— start of Data provided —
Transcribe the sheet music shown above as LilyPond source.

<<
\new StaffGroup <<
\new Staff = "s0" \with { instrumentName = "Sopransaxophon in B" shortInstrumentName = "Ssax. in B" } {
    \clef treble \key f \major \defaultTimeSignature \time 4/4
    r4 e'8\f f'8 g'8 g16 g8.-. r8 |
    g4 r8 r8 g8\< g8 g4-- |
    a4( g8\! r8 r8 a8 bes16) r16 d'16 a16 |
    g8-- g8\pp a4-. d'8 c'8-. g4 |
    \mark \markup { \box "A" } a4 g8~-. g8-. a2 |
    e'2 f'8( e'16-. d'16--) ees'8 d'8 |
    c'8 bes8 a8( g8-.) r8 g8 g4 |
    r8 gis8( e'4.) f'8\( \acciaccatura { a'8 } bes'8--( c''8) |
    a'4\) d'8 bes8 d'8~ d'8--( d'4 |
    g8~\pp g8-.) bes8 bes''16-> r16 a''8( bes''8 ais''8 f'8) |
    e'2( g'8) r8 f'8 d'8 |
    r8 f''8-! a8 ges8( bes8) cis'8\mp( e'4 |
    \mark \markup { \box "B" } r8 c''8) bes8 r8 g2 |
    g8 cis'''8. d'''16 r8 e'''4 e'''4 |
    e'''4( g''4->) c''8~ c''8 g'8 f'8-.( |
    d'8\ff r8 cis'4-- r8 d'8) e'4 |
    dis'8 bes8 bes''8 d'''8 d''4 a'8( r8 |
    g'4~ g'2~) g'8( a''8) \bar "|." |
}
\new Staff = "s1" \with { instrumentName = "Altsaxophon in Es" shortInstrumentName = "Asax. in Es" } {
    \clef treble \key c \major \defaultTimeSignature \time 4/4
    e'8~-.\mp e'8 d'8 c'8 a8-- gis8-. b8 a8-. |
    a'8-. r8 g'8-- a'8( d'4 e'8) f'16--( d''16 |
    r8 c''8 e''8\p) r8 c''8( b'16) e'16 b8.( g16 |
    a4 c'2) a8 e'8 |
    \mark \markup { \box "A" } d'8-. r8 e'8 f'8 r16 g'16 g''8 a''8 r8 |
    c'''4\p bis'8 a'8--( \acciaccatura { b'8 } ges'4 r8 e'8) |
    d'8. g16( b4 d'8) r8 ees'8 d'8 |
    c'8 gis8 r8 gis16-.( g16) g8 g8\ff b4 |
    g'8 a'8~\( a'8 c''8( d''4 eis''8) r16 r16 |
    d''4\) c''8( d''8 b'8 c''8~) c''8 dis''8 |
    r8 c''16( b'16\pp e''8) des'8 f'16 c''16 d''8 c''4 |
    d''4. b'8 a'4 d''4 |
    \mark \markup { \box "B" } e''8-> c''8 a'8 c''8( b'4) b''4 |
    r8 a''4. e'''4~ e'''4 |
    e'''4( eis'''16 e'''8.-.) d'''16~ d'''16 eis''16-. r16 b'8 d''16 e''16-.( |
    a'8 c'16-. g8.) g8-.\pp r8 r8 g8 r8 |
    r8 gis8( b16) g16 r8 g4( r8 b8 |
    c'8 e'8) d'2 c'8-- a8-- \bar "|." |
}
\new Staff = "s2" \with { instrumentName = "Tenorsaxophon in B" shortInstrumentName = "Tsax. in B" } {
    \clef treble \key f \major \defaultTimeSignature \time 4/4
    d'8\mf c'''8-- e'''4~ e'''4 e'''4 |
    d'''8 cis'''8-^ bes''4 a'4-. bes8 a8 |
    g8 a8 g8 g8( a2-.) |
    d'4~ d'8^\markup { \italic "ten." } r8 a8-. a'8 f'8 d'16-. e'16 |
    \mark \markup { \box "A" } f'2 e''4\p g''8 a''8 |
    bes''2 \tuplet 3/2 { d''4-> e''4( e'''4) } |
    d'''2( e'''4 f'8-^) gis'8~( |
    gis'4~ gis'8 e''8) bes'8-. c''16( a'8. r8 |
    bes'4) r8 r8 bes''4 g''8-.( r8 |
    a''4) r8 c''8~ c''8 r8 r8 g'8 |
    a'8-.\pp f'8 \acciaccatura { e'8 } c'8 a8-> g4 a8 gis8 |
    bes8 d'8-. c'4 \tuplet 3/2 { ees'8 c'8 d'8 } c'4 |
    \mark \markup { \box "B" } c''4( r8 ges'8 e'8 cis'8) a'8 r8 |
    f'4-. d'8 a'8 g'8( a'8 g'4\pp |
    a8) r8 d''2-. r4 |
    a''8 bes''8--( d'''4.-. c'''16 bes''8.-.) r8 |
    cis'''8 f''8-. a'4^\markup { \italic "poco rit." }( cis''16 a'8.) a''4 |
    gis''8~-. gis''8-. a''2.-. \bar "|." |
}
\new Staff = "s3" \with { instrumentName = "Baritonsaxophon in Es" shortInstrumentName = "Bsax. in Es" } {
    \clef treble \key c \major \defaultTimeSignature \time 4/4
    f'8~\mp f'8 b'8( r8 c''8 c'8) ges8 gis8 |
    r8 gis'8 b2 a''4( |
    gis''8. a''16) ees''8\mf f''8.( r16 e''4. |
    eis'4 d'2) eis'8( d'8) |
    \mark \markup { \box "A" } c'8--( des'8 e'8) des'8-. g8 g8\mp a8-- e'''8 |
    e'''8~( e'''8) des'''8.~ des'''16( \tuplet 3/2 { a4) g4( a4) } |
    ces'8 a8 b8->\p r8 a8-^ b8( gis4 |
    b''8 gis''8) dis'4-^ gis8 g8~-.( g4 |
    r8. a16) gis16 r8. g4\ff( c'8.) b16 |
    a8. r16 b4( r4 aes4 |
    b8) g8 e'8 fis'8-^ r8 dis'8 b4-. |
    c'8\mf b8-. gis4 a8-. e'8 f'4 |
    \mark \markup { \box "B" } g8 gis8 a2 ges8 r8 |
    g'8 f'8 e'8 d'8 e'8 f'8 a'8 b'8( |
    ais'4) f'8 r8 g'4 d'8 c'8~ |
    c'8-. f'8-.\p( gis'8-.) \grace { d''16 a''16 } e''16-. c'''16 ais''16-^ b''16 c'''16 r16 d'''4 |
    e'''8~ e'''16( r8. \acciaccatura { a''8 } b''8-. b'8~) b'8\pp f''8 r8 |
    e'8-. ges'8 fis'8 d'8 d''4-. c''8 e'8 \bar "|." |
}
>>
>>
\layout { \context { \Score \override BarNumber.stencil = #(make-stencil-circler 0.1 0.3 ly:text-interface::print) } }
— end of Data provided —
■ Task ■
Give only the number of lines in the records that contain the string "with", counting case as significant.

■ Result below ■
4